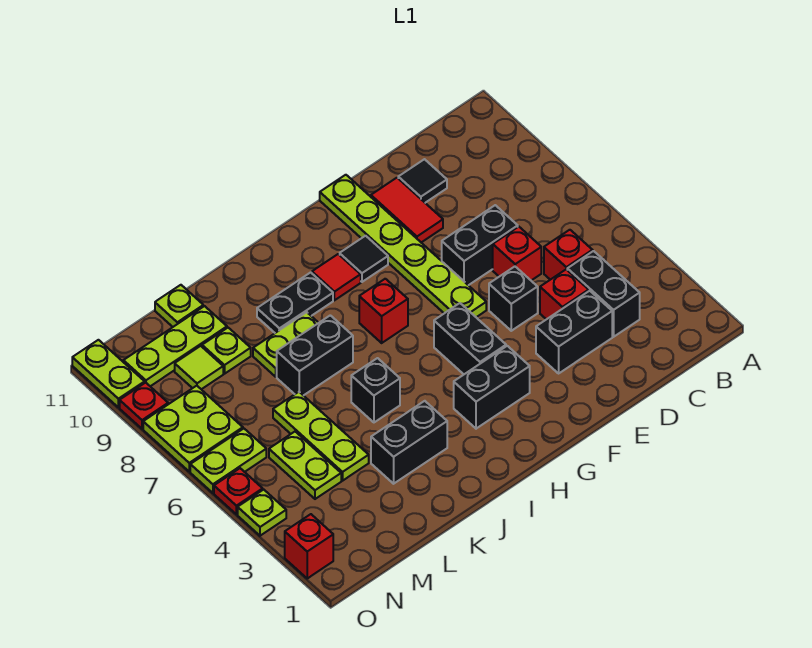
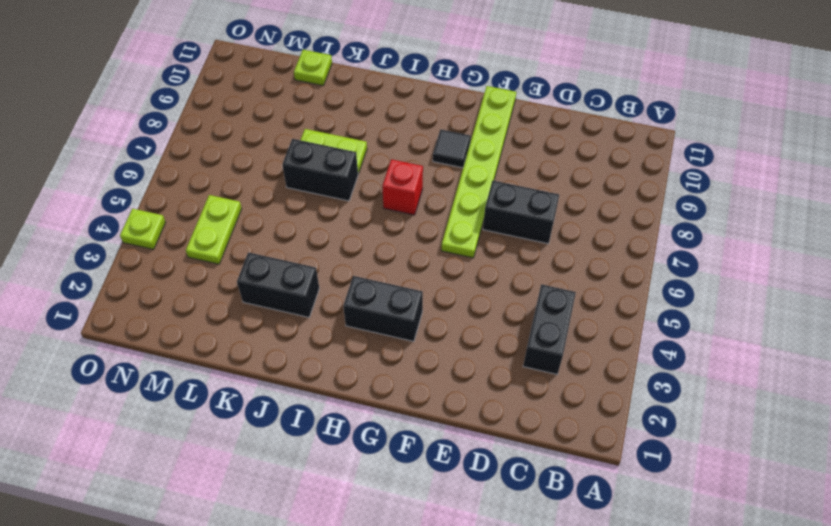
none -> red brick C5 level 1
none -> black brick D3:E3 level 1
none -> red brick D4 level 1
none -> red brick D6 level 1

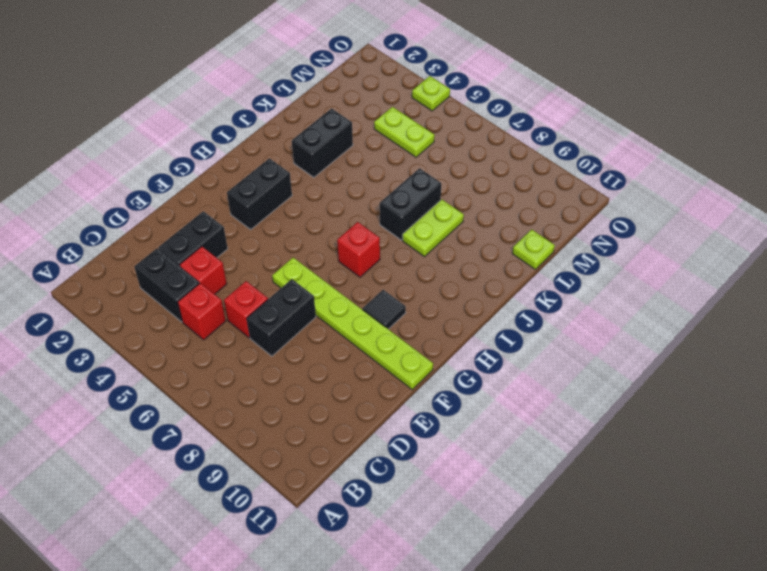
none -> black tile D10 level 1
none -> black brick E5 level 1
none -> red tile E9:E10 level 1
none -> black brick G4:G5 level 1

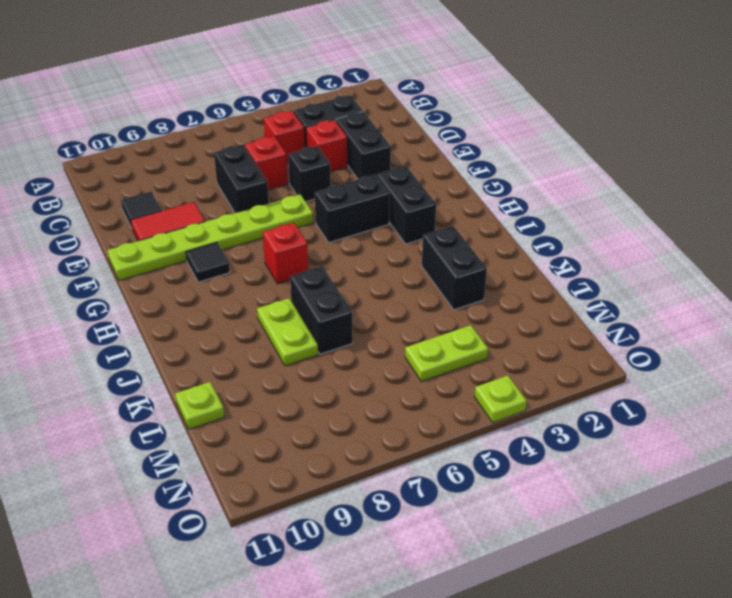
none -> red tile H9 level 1
none -> black plate I9:J9 level 1
none -> black brick J5 level 1
none -> lime plate L4:L6 level 1

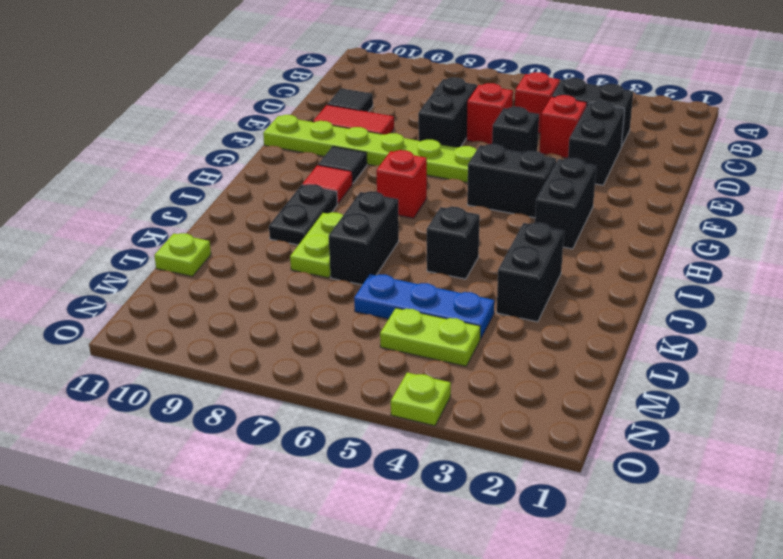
blue plate L4:L6 level 1 -> lime plate L4:L6 level 1
none -> lime plate L9 level 1
none -> lime plate L10:N10 level 1
none -> lime tile M9 level 1
none -> lime plate N6:O6 level 1

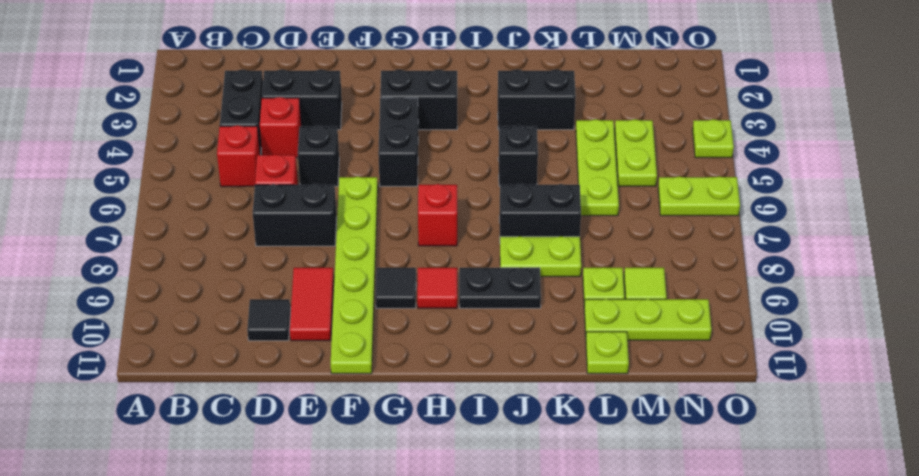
none -> lime plate N7:O8 level 1
none -> red brick O2 level 1
none -> red plate O5 level 1
none -> red plate O9 level 1

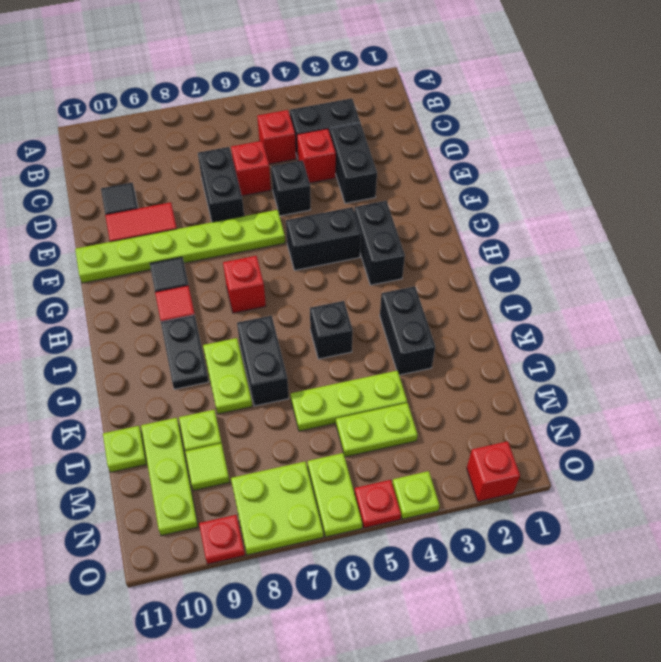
none -> lime plate O10:O11 level 1

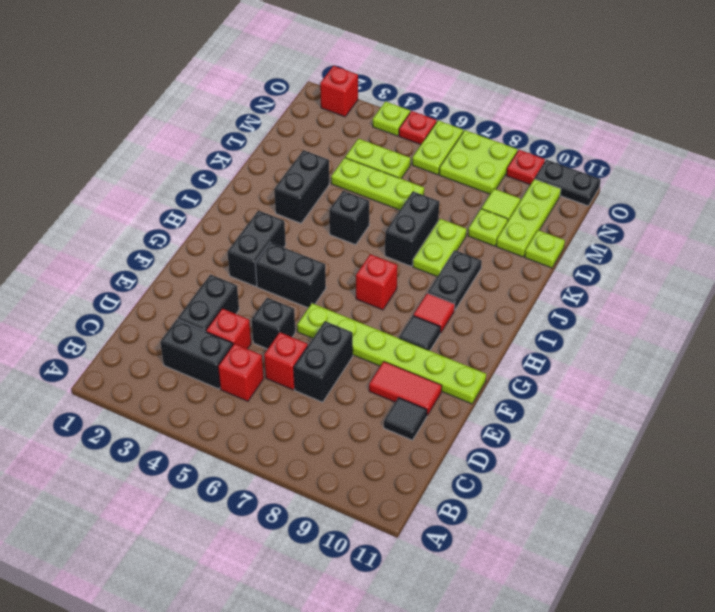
black plate O10:O11 level 1 -> lime plate O10:O11 level 1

--------

## Activity
All that is needed is an exact copy of the lines from the line with "none -> lime plate L4:L6 level 1" through the end of the listing, both ends included, with no pictures.

## Output of the task
none -> lime plate L4:L6 level 1

blue plate L4:L6 level 1 -> lime plate L4:L6 level 1
none -> lime plate L9 level 1
none -> lime plate L10:N10 level 1
none -> lime tile M9 level 1
none -> lime plate N6:O6 level 1

none -> lime plate N7:O8 level 1
none -> red brick O2 level 1
none -> red plate O5 level 1
none -> red plate O9 level 1

none -> lime plate O10:O11 level 1

black plate O10:O11 level 1 -> lime plate O10:O11 level 1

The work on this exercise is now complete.